*** Material for the task ***

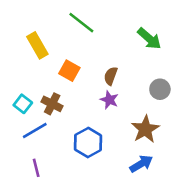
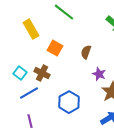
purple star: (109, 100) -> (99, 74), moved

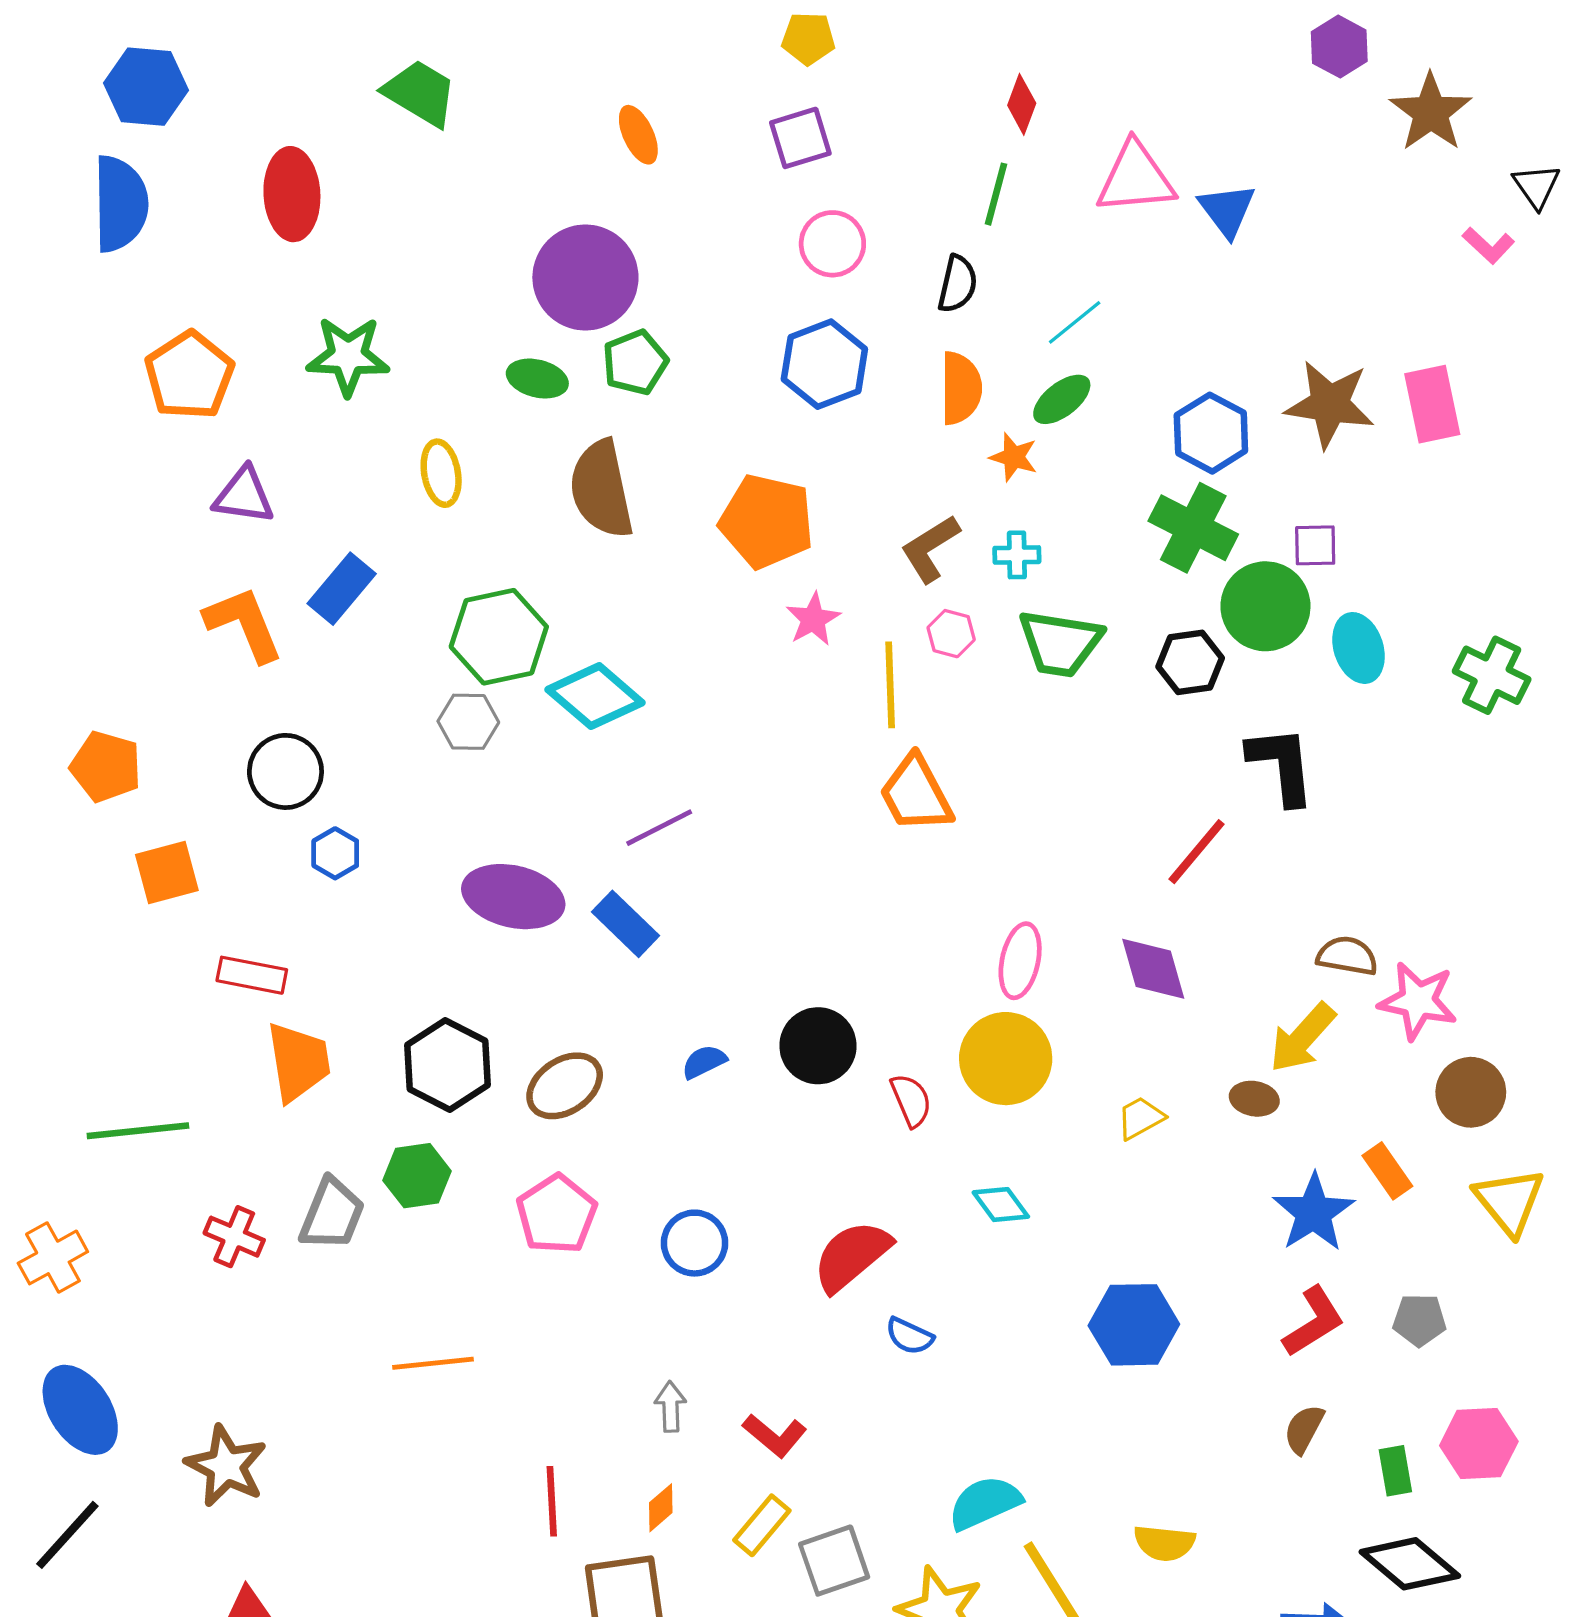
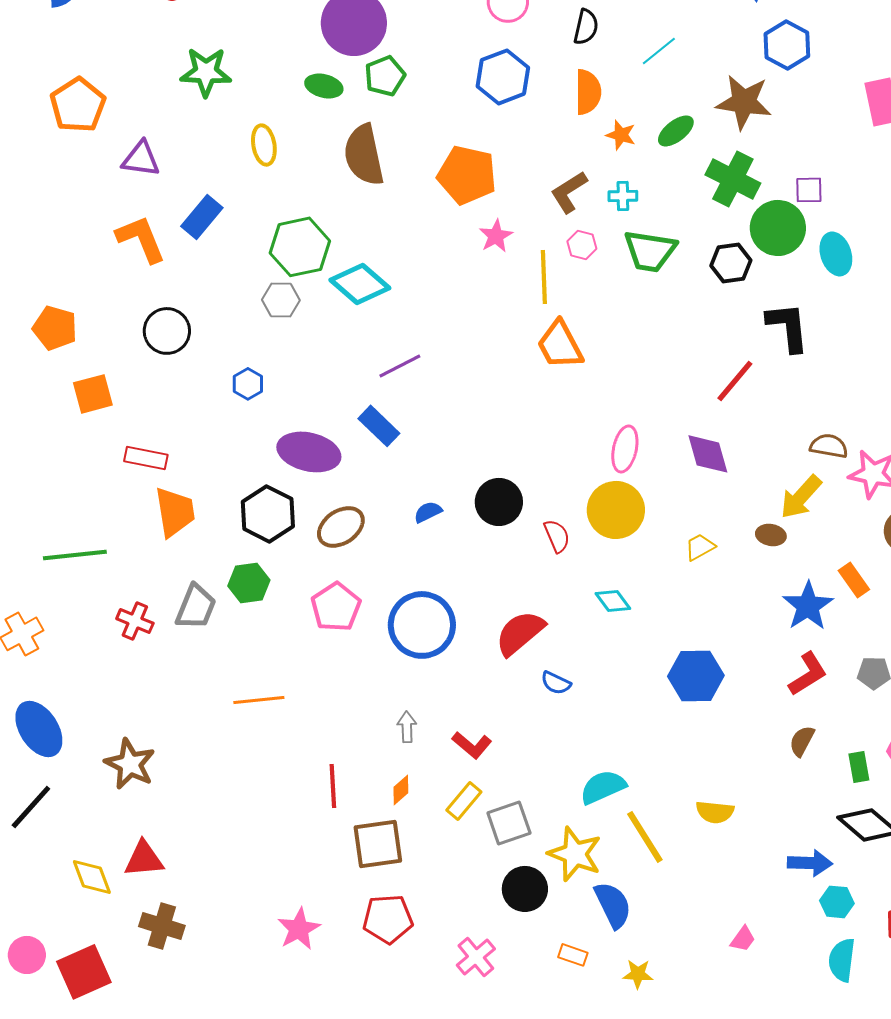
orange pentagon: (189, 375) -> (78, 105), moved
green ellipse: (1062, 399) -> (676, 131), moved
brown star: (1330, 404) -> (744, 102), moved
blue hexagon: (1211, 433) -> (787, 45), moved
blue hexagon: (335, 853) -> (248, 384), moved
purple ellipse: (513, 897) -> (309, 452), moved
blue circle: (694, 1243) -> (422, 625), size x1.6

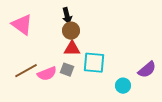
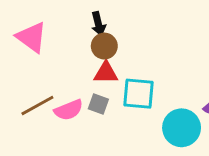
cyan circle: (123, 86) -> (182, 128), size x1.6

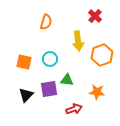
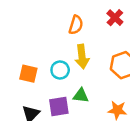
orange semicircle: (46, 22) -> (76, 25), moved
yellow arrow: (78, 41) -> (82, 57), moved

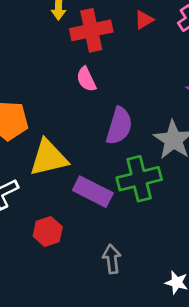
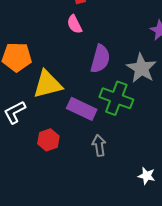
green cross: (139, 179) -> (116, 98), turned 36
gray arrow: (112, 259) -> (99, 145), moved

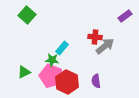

*** End of Material for the task ***
*** Material for the task ***

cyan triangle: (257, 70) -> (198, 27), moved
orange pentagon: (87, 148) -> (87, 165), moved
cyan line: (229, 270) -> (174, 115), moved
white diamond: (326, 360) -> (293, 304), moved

*** End of Material for the task ***

Requirement ::
Copy back exactly the lines above from the one containing "purple star: (109, 100) -> (99, 74), moved" through the one containing "cyan circle: (123, 86)", and leave every picture behind.

Task response ::
purple star: (109, 100) -> (99, 74), moved

orange pentagon: (189, 375) -> (78, 105), moved
green ellipse: (1062, 399) -> (676, 131), moved
brown star: (1330, 404) -> (744, 102), moved
blue hexagon: (1211, 433) -> (787, 45), moved
blue hexagon: (335, 853) -> (248, 384), moved
purple ellipse: (513, 897) -> (309, 452), moved
blue circle: (694, 1243) -> (422, 625), size x1.6

cyan circle: (123, 86) -> (182, 128), size x1.6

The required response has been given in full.